▶ _Activity_:
Provide only the number of lines below that contain the word "none".

Records to process section start

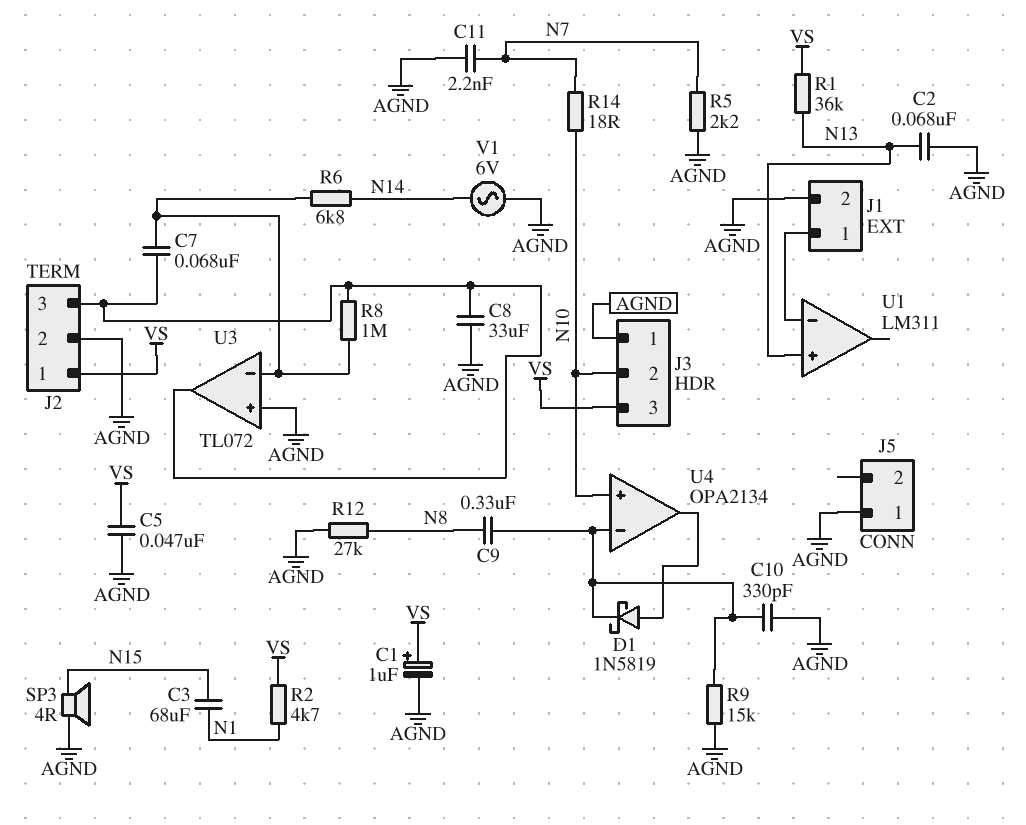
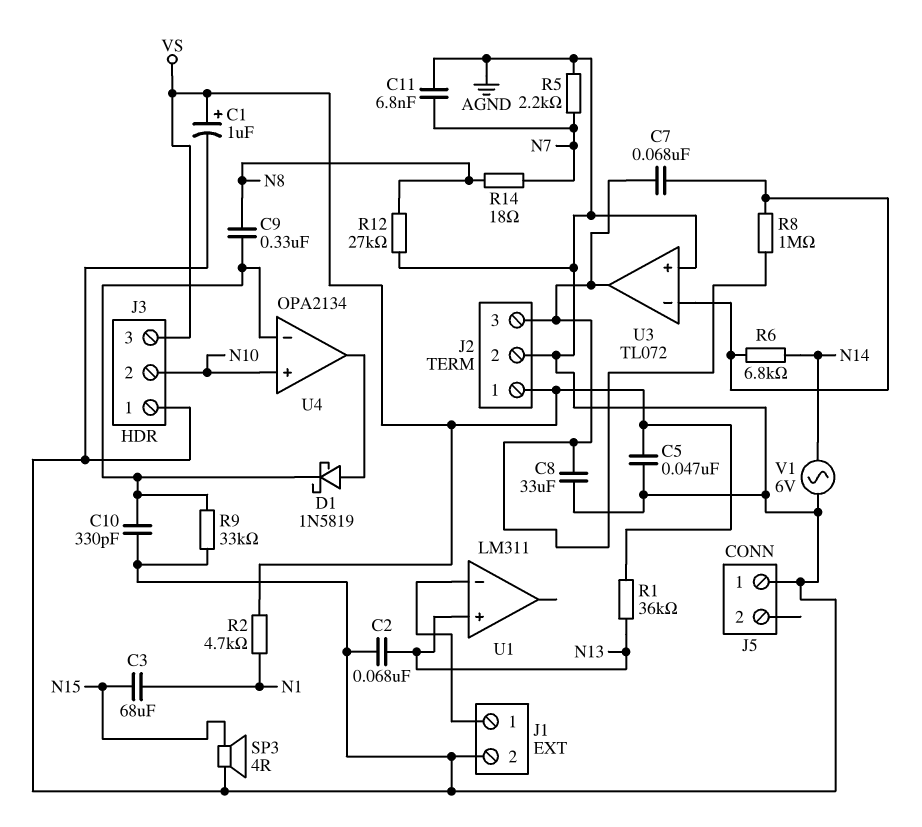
C11: 2.2nF (AGND, N7) -> 6.8nF (AGND, N7)
R9: 15k (AGND, U4/in-) -> 33k (AGND, U4/in-)
R14: 18 (N7, N10) -> 18 (N7, N8)

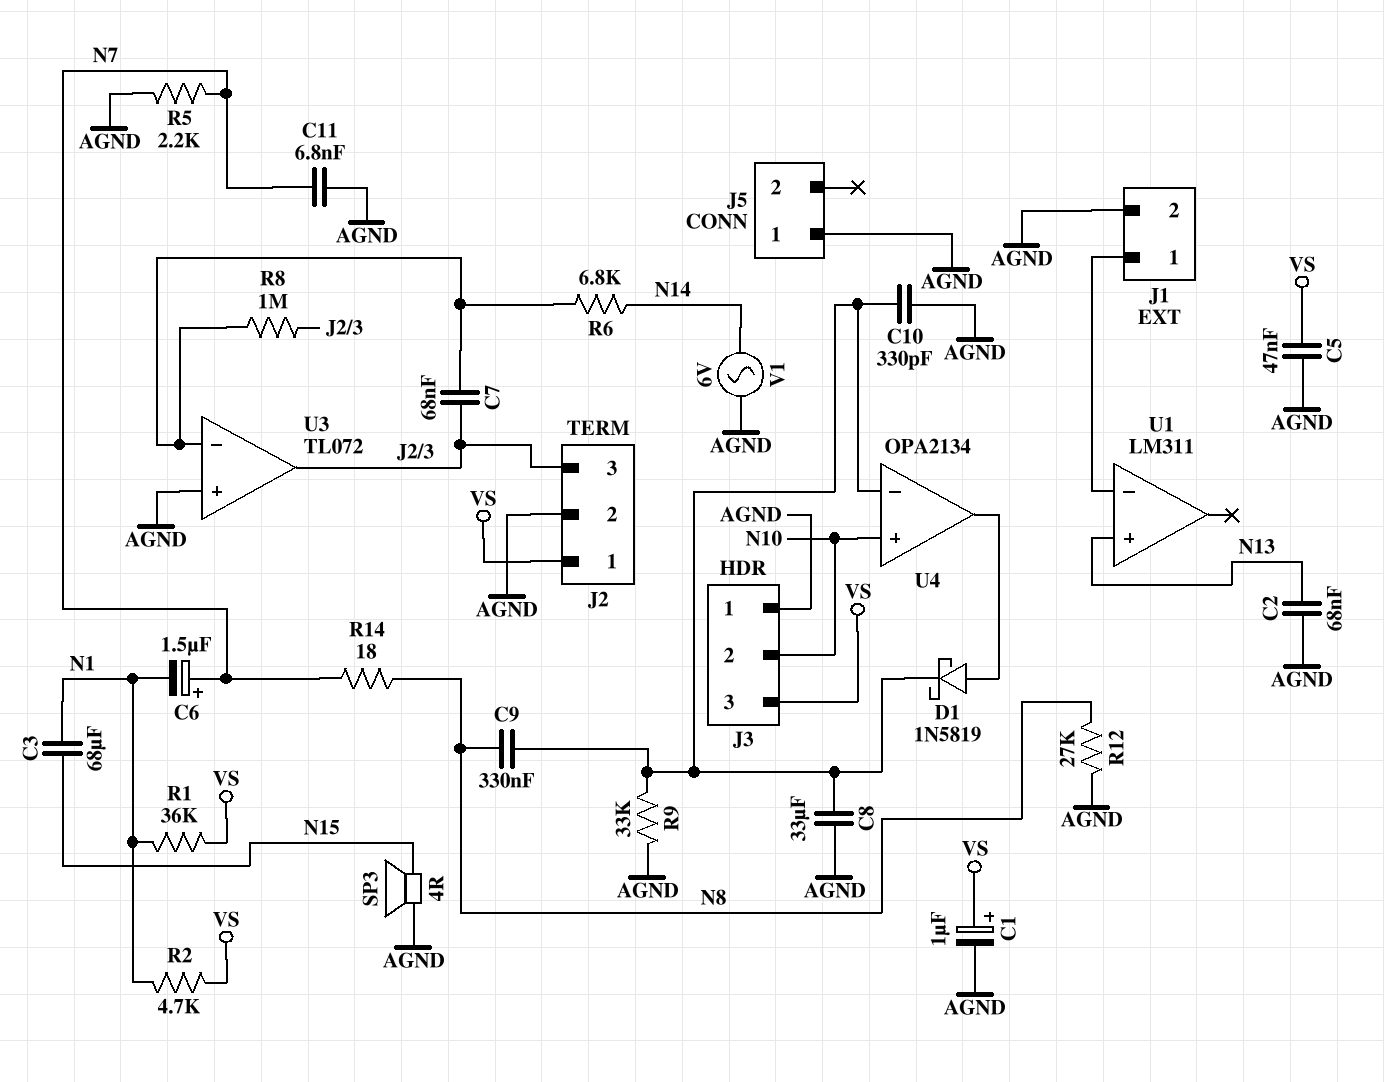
C6: none -> 1.5uF (plus N7, minus N1)
C8: 33uF (AGND, J2/3) -> 33uF (AGND, U4/in-)
R1: 36k (N13, VS) -> 36k (N1, VS)

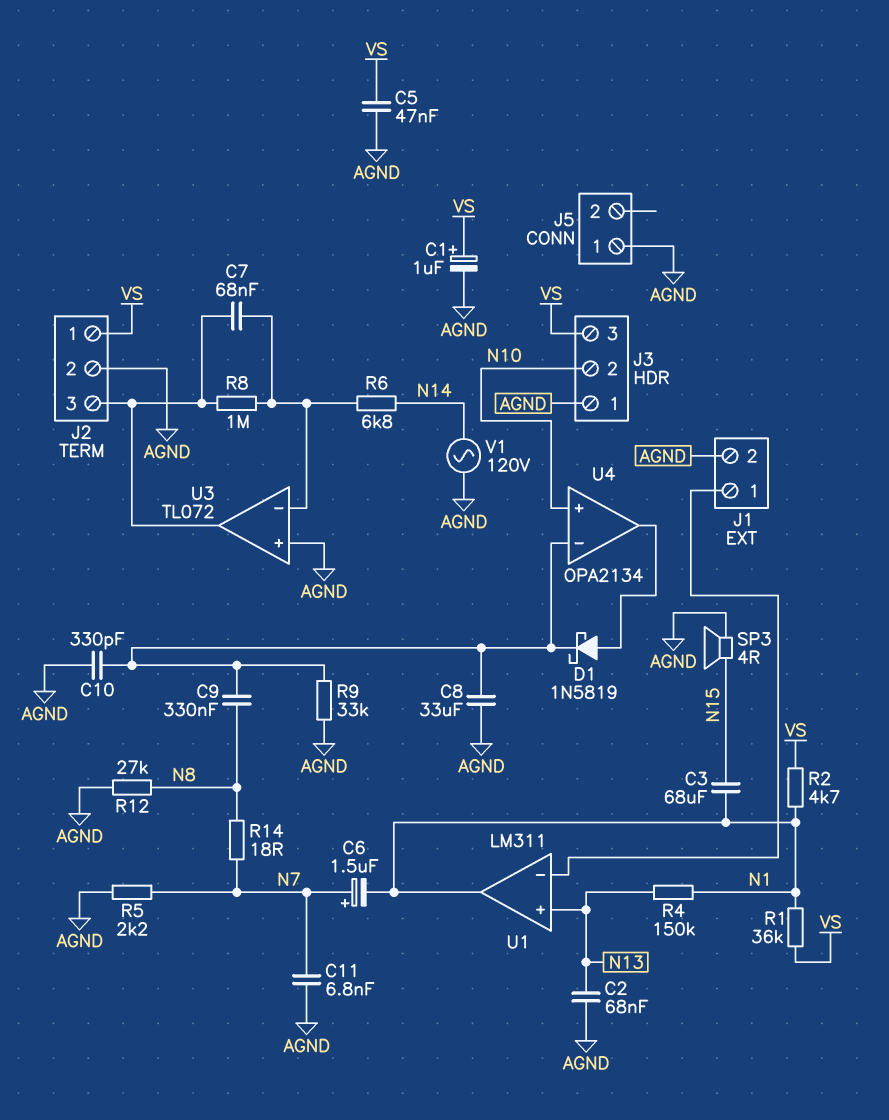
R4: none -> 150k (N1, N13)
U1 pin out: none -> N1
V1: AC 6V (AGND, N14) -> AC 120V (AGND, N14)

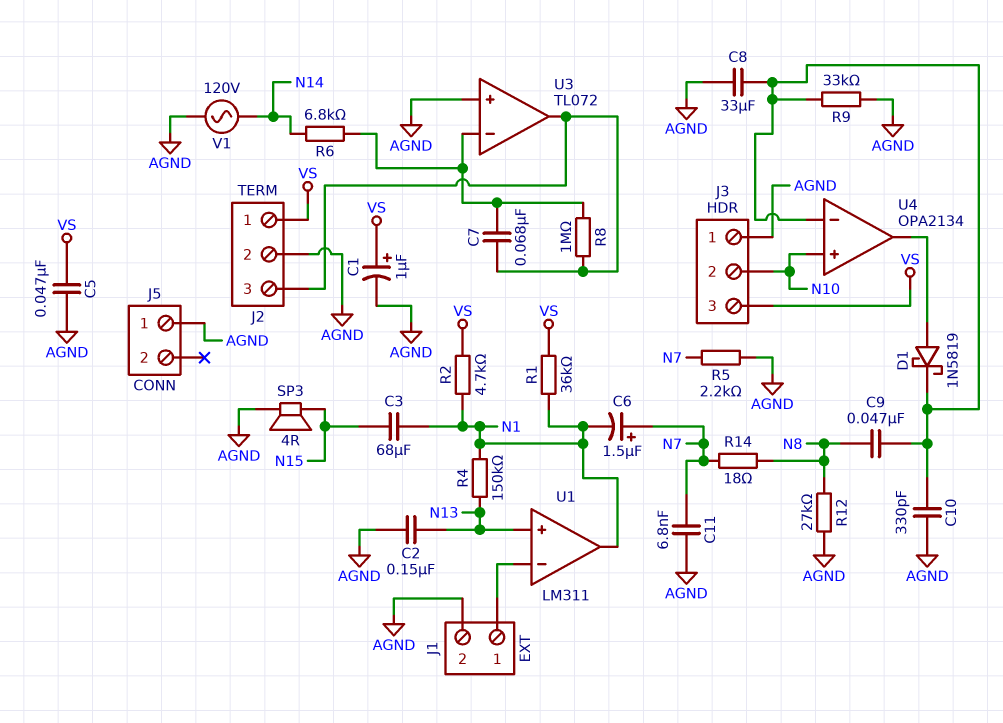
C2: 68nF (AGND, N13) -> 150nF (AGND, N13)
C9: 330nF (N8, U4/in-) -> 47nF (N8, U4/in-)

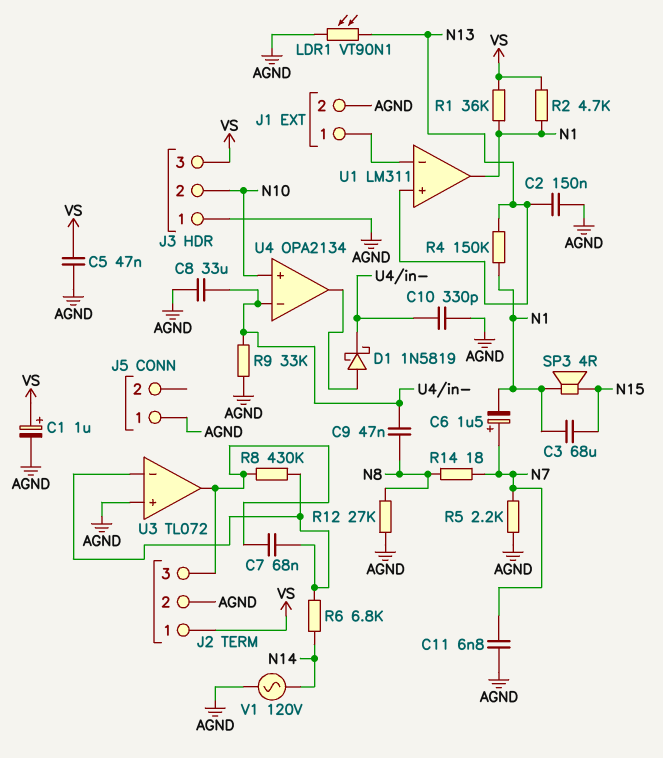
LDR1: none -> VT90N1 (AGND, N13)
R8: 1M (J2/3, U3/in-) -> 430k (J2/3, U3/in-)
SP3: speaker 4R (AGND, N15) -> speaker 4R (N1, N15)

Records to process section end

▶ _Written solution_:
4